**Your goal:**
Reproduce the records below exactly; no pictures.

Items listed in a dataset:
--

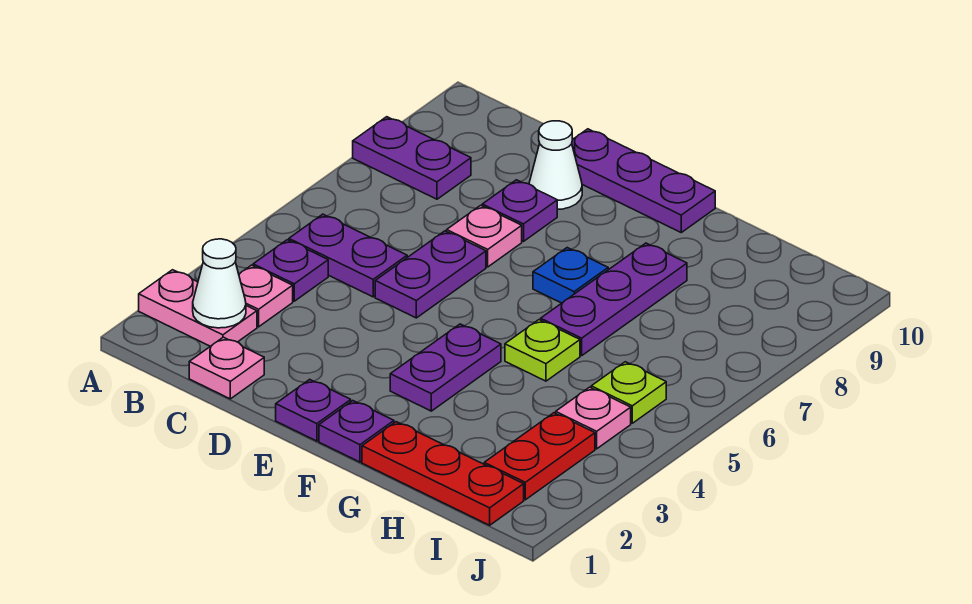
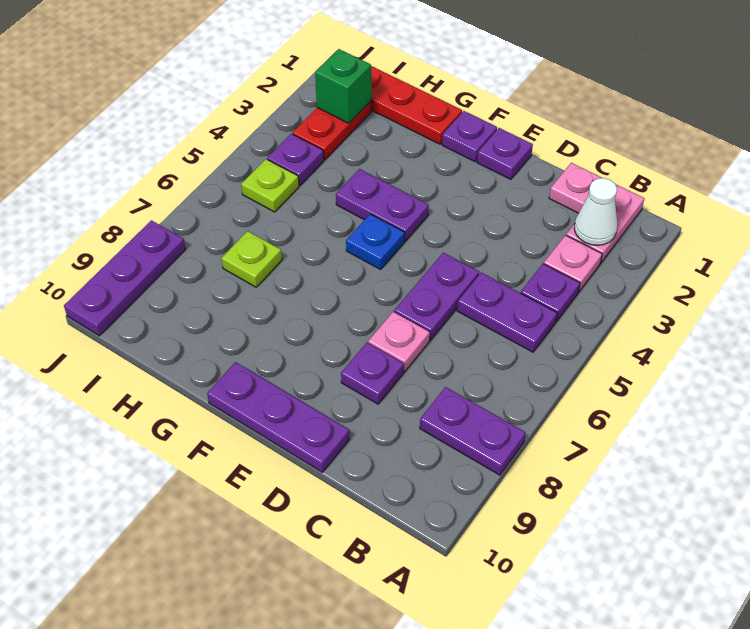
pink plate A2:B2 level 1 -> pink plate B1:B2 level 1
white cone D9 level 1 -> none
purple plate F3:F4 level 1 -> purple plate F4:G4 level 1
blue plate F7 level 1 -> blue plate F5 level 1
lime plate G5 level 1 -> lime plate H7 level 1
purple plate G6:G8 level 1 -> purple plate J8:J10 level 1
none -> green brick I2 level 2
pink plate I4 level 1 -> purple plate I4 level 1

--

**Reply:**
pink plate A2:B2 level 1 -> pink plate B1:B2 level 1
white cone D9 level 1 -> none
purple plate F3:F4 level 1 -> purple plate F4:G4 level 1
blue plate F7 level 1 -> blue plate F5 level 1
lime plate G5 level 1 -> lime plate H7 level 1
purple plate G6:G8 level 1 -> purple plate J8:J10 level 1
none -> green brick I2 level 2
pink plate I4 level 1 -> purple plate I4 level 1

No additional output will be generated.